• **TASK INPUTS**:
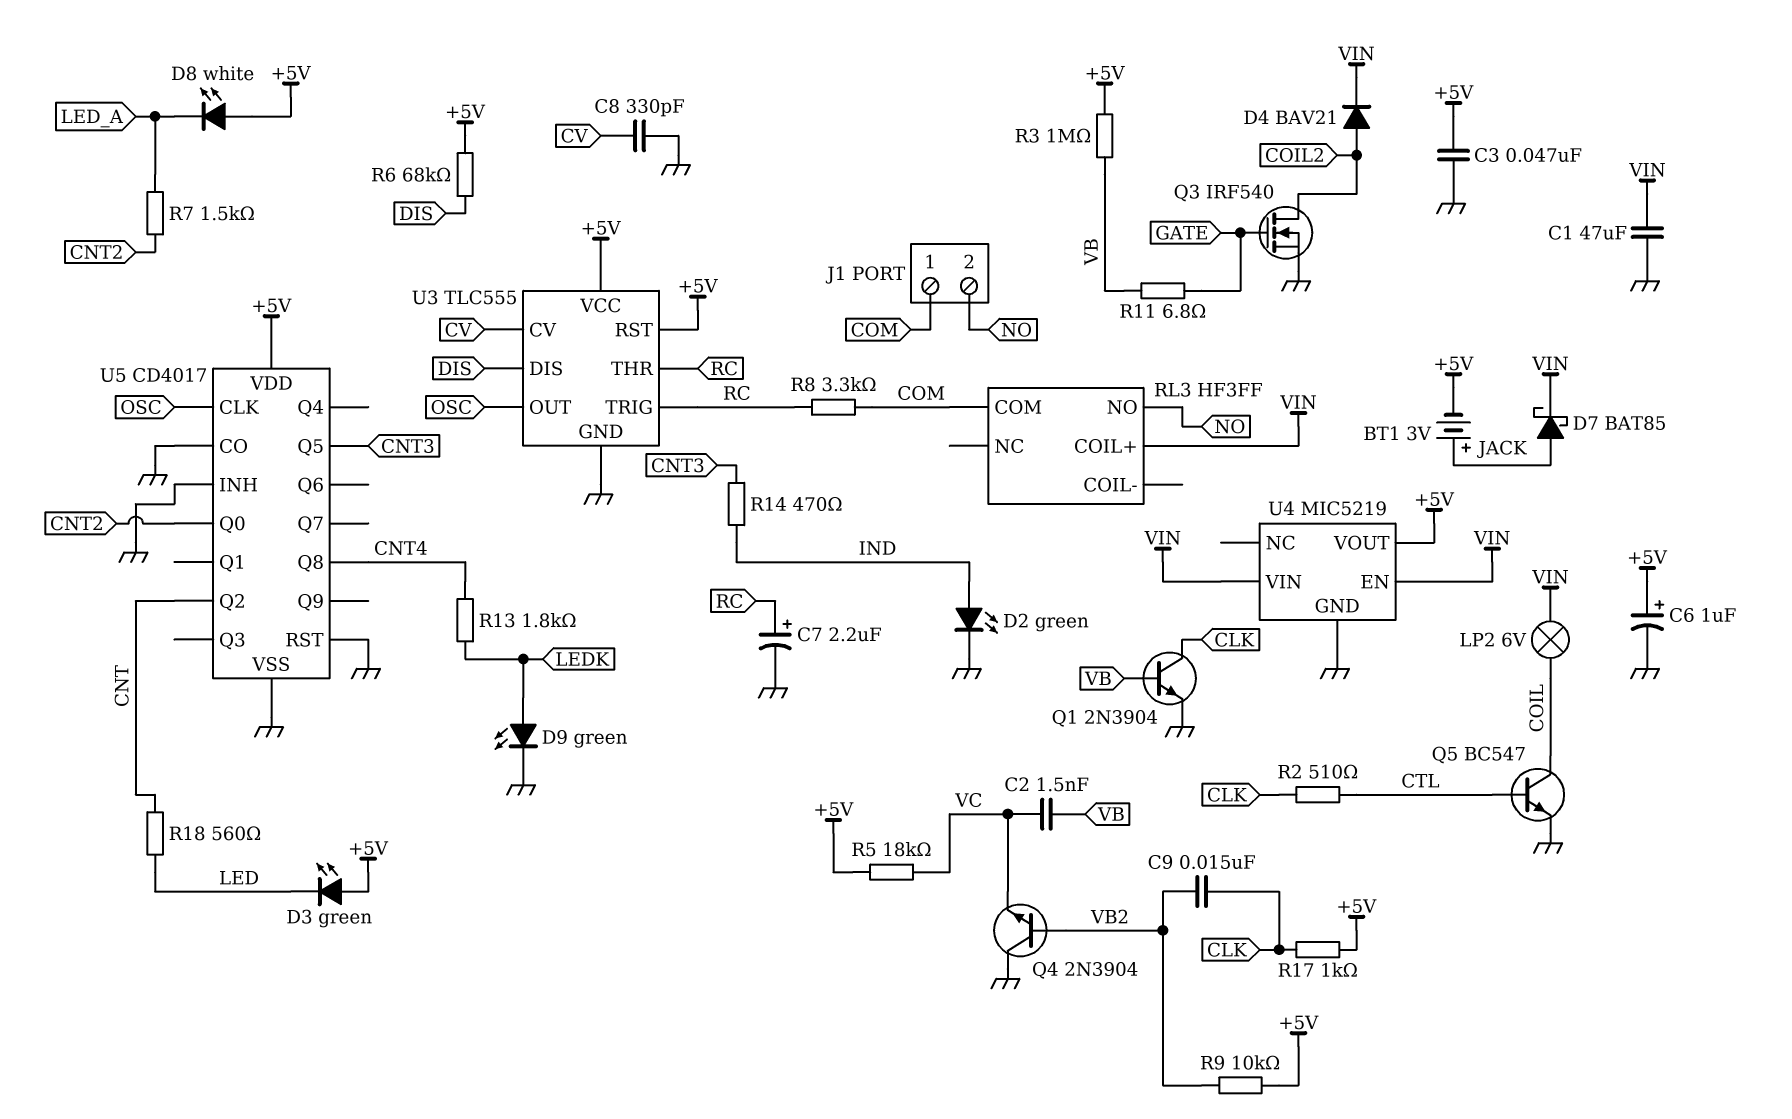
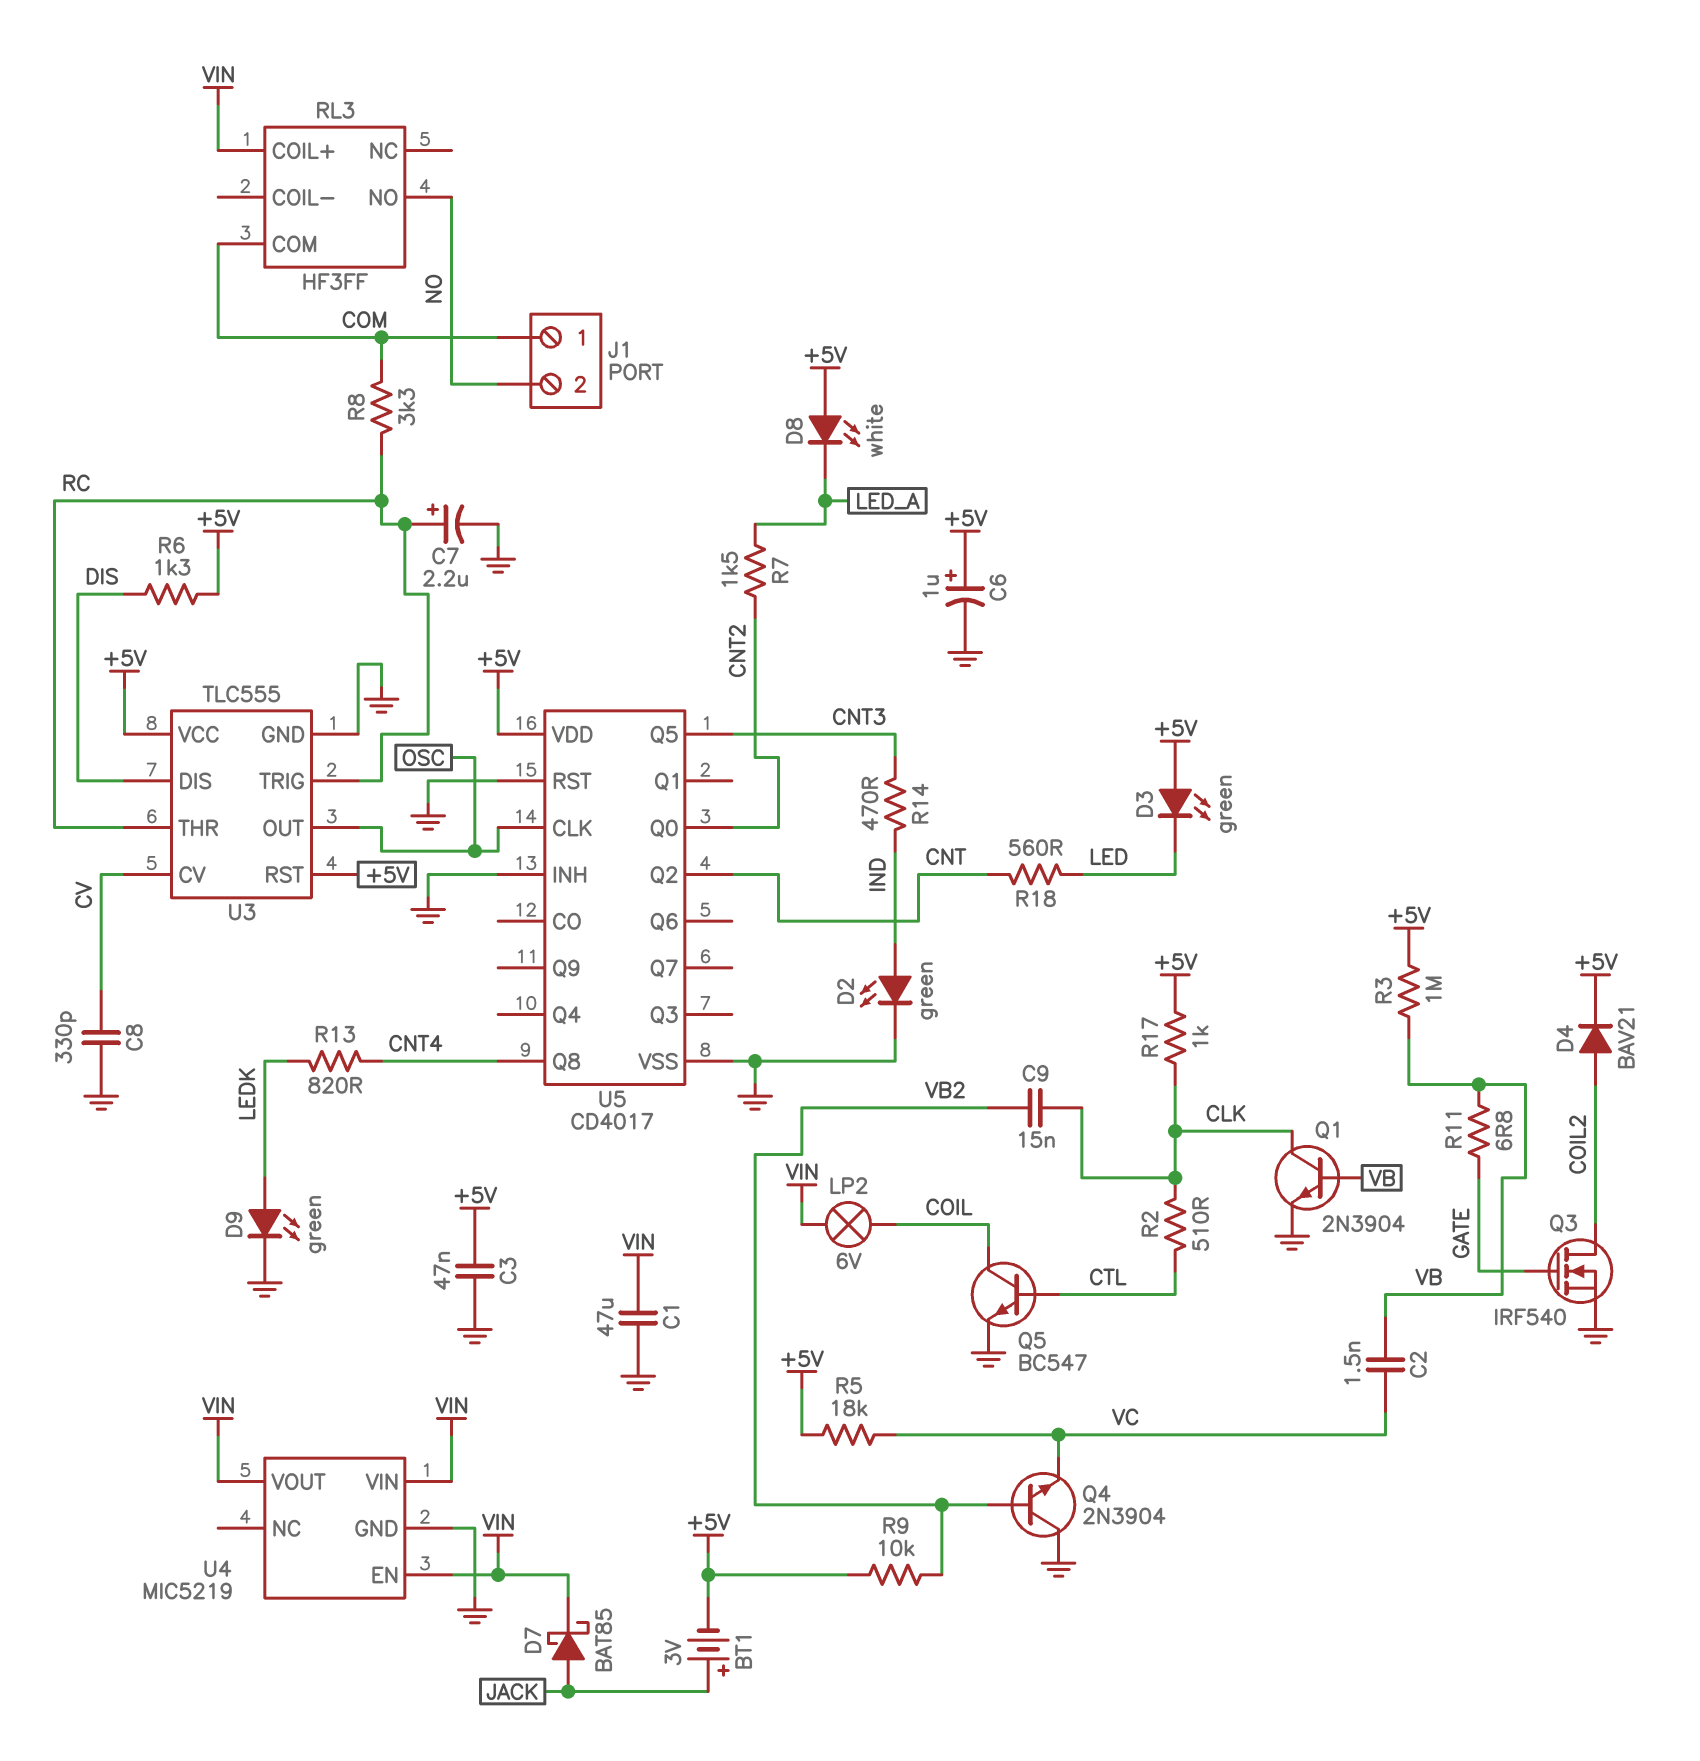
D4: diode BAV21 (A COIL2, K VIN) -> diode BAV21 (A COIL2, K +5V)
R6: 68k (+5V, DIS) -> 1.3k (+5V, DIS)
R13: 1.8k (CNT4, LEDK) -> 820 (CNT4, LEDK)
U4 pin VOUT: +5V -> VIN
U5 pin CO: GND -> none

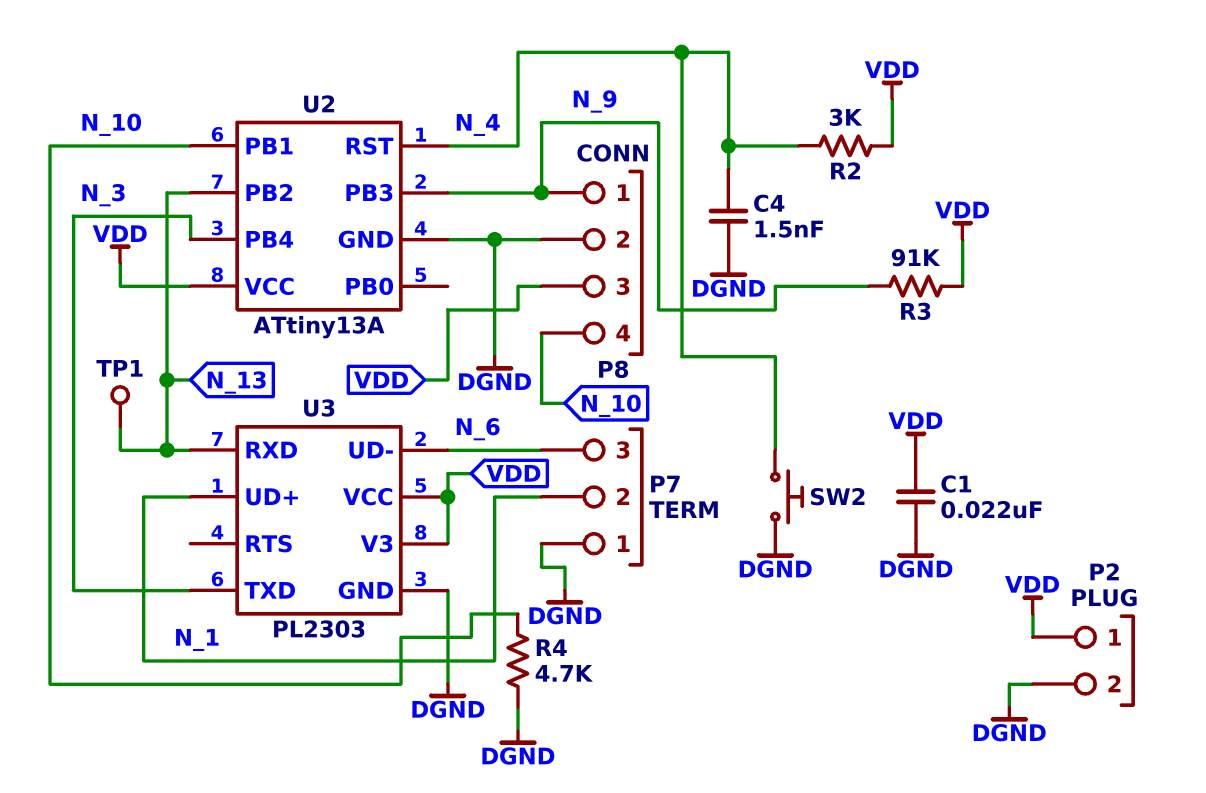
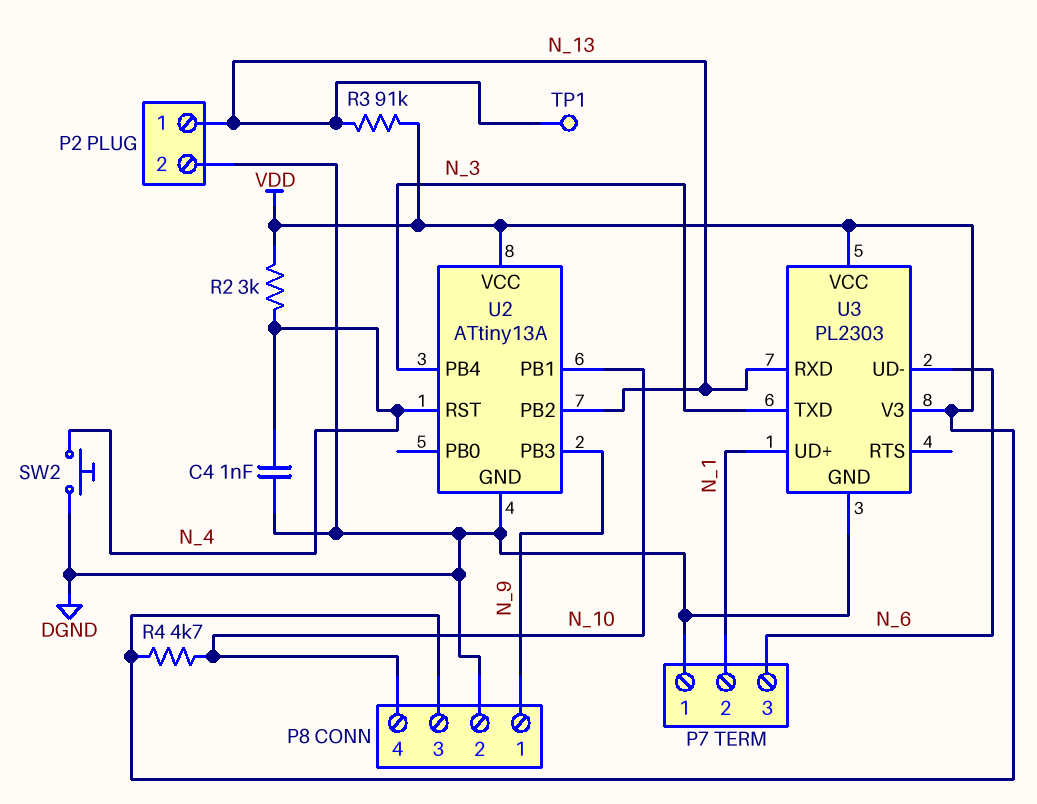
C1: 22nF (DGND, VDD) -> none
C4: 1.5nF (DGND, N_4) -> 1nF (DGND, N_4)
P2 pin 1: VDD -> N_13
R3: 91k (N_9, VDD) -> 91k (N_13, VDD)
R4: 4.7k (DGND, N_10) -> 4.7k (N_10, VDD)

• **WHAT IS NEEDED**: Please report all lines in the entries where "none" appears.

• **RESULT OF THE EXERCISE**:
U5 pin CO: GND -> none
C1: 22nF (DGND, VDD) -> none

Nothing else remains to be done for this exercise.